(Object state comparisons)
Start of Block

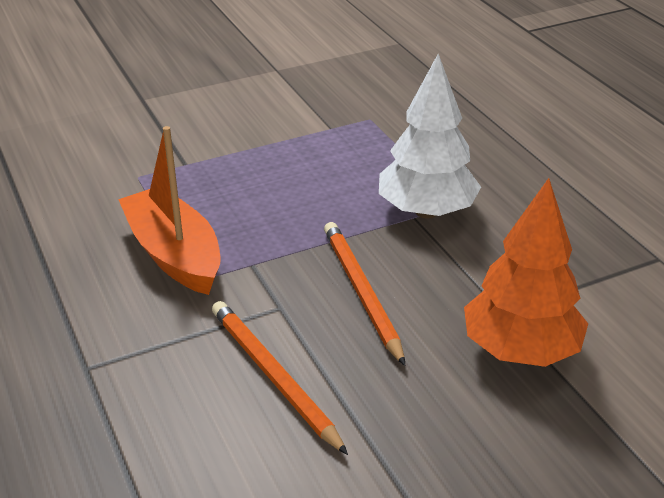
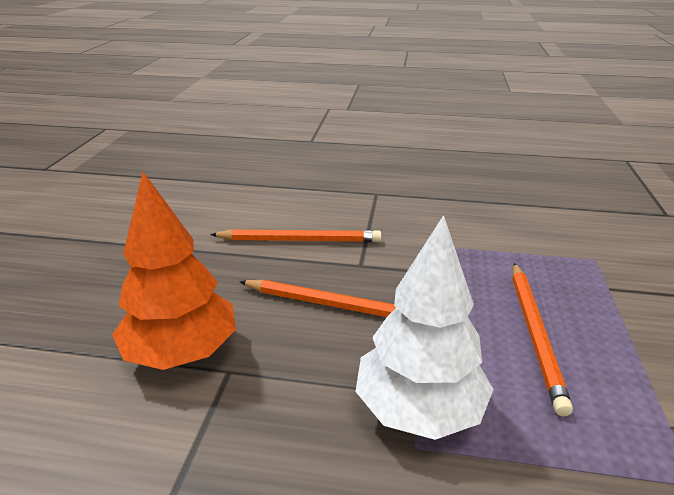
camera: 125 degrees right, 5 degrees down
(174, 254) = (463, 244): orange boat -> none
(289, 185) = (535, 334): none -> orange pencil

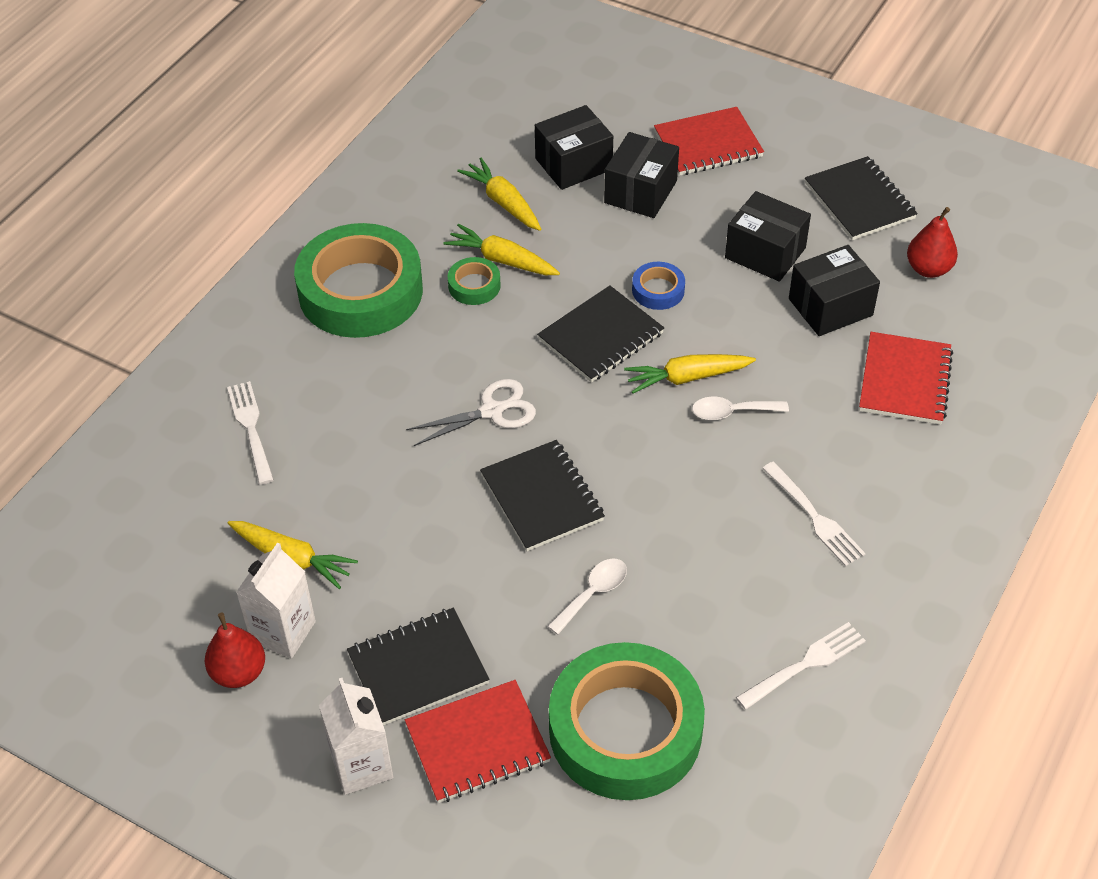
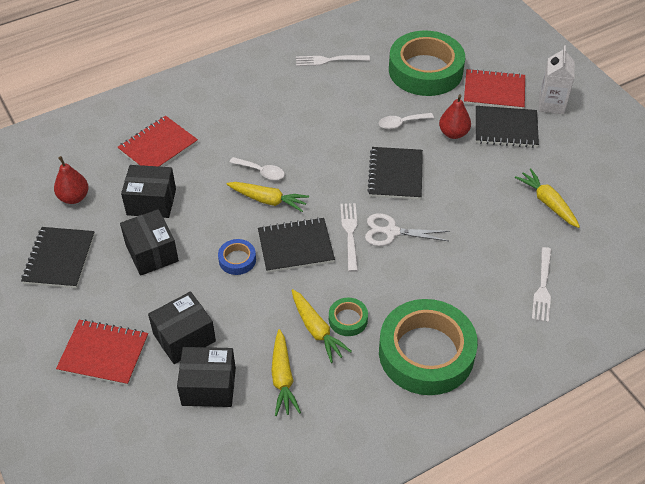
camera: 150 degrees left, 0 degrees up
(239, 672) = (596, 162): red pear -> red pear (453, 133)
(283, 631) = (566, 171): white carton -> none
(814, 516) = (269, 109): white fork -> white fork (350, 234)

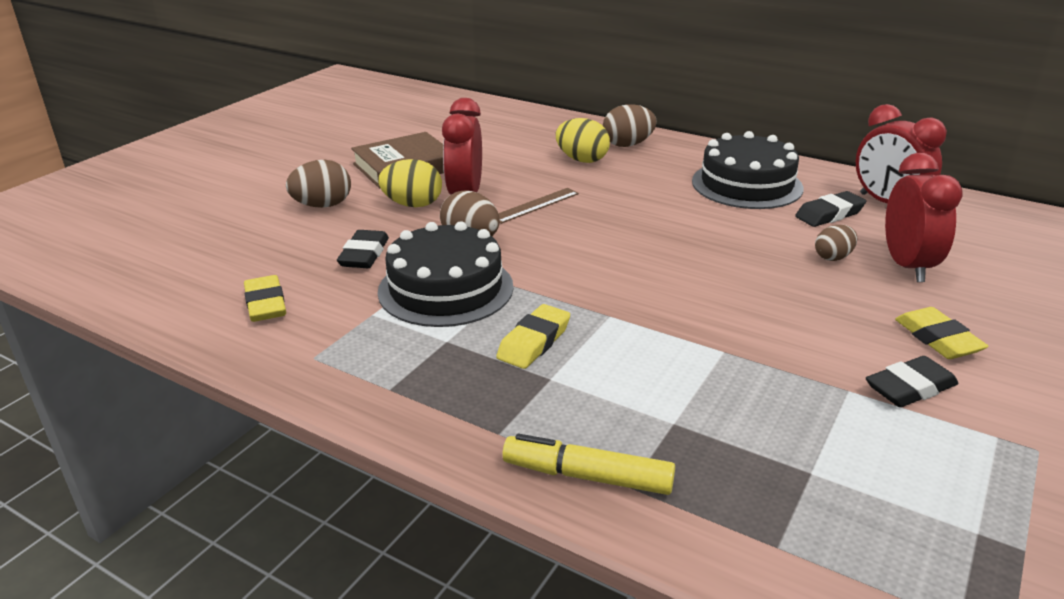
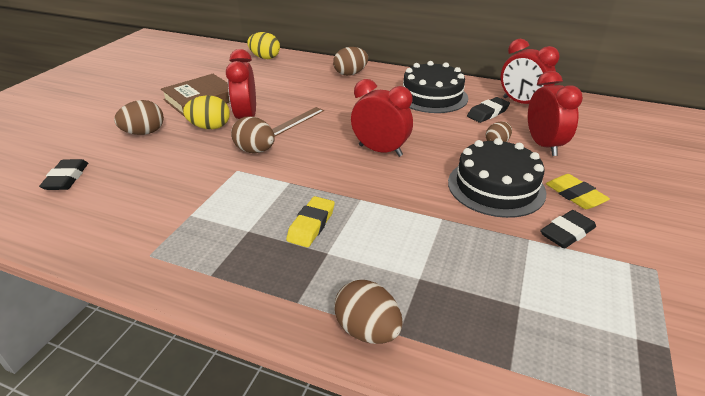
camera: 10 degrees left, 5 degrees up
(266, 304) = (108, 215): yellow eraser -> none
(364, 255) = (179, 168): black eraser -> black eraser (67, 178)
(446, 289) = (242, 189): black cake -> black cake (496, 187)
(582, 160) = (322, 86): yellow egg -> yellow egg (265, 58)
(587, 476) = (367, 330): yellow marker -> brown egg
(651, 254) = (380, 150): none -> red clock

End of Block

Only the line containing "(587, 476) = (367, 330): yellow" and the lines after it, through the end of the data, should be copied, exactly as they are.

(587, 476) = (367, 330): yellow marker -> brown egg
(651, 254) = (380, 150): none -> red clock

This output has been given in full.